= Beginning of Section =

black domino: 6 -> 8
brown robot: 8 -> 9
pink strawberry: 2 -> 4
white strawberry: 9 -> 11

= End of Section =
= Beginning of Section =

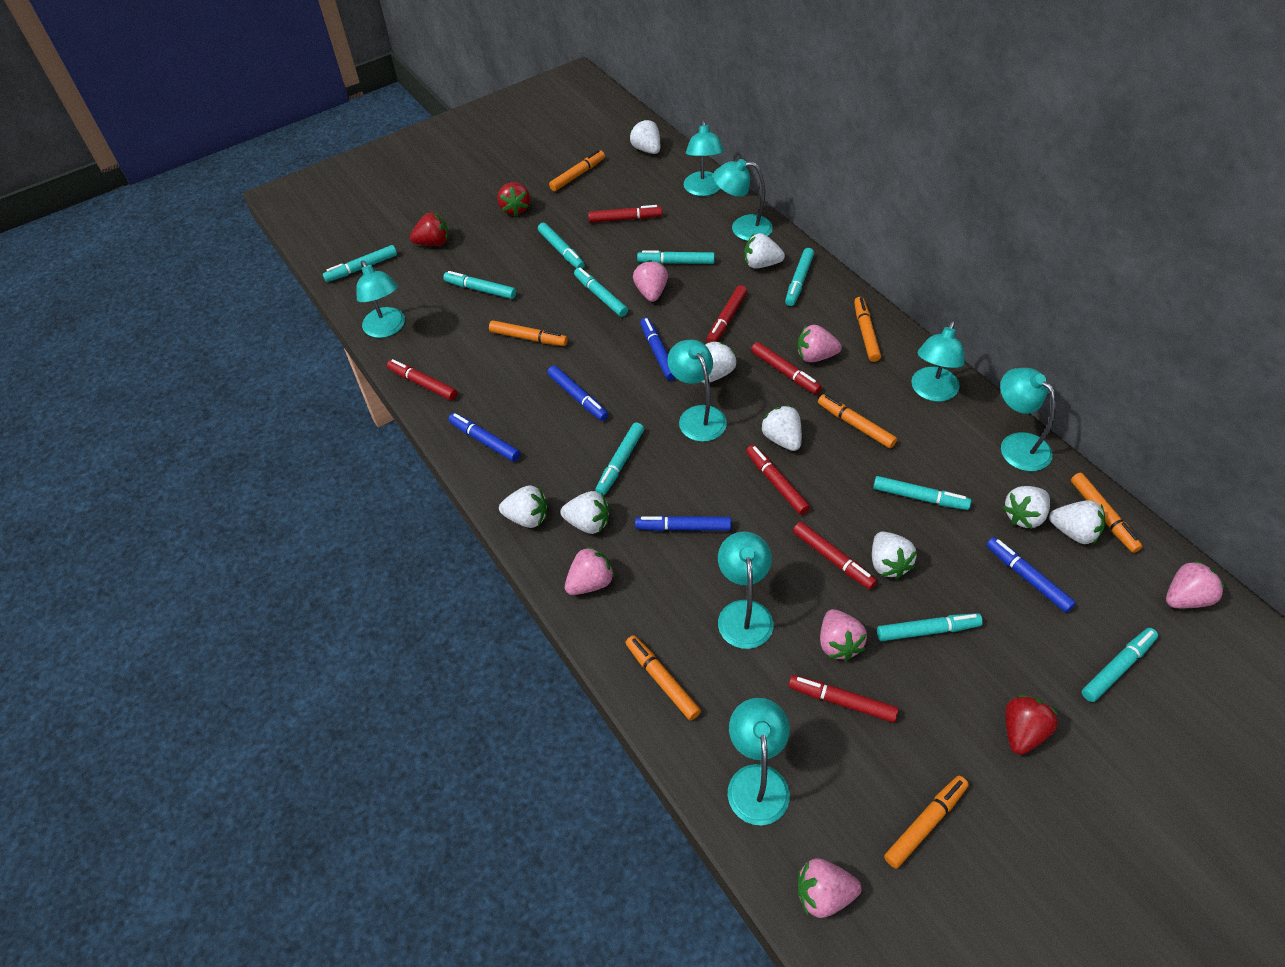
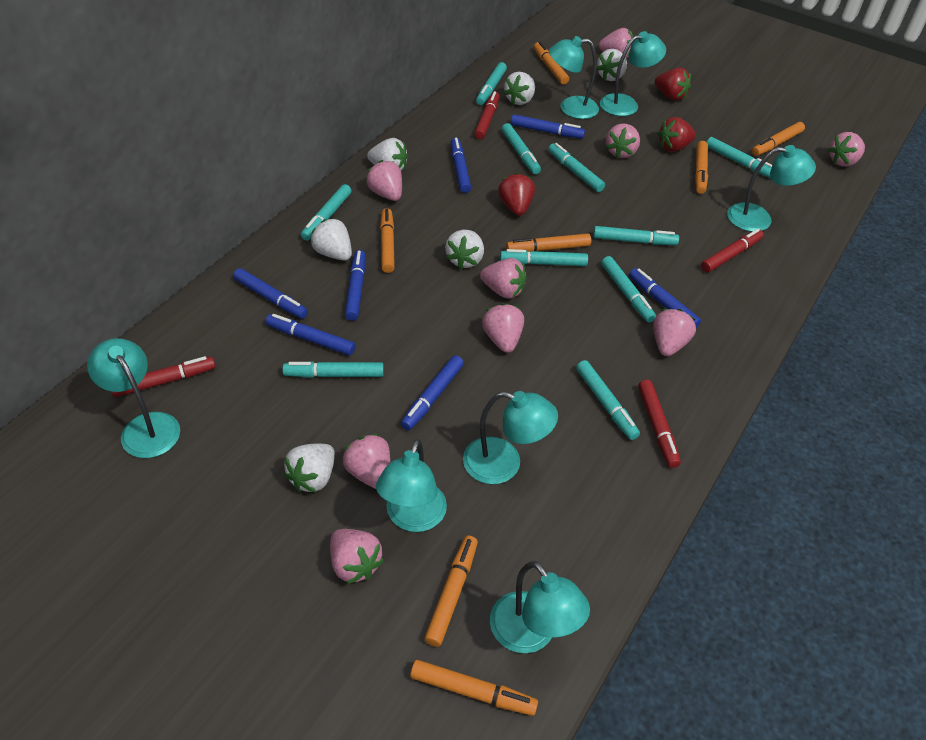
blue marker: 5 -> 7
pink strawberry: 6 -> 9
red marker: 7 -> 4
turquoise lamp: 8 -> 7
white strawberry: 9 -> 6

= End of Section =

■ **WHAT THIS TASK INVOLVES**: Send back an exact copy of only the lines from the line with "blue marker: 5 -> 7" up to and including the line with "white strawberry: 9 -> 6" in the data above.

■ **REPLY TO THE EXERCISE**:
blue marker: 5 -> 7
pink strawberry: 6 -> 9
red marker: 7 -> 4
turquoise lamp: 8 -> 7
white strawberry: 9 -> 6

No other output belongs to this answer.